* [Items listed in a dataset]
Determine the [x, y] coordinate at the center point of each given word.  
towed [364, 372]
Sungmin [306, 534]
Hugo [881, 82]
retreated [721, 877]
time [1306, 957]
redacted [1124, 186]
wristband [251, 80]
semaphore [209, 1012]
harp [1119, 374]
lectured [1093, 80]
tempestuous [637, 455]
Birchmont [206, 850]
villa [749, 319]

* [Problem description] Find each line above that contains the word "Determine", with the same capitalization, and copy those lines.

* [Answer to this problem]
Determine the [x, y] coordinate at the center point of each given word.  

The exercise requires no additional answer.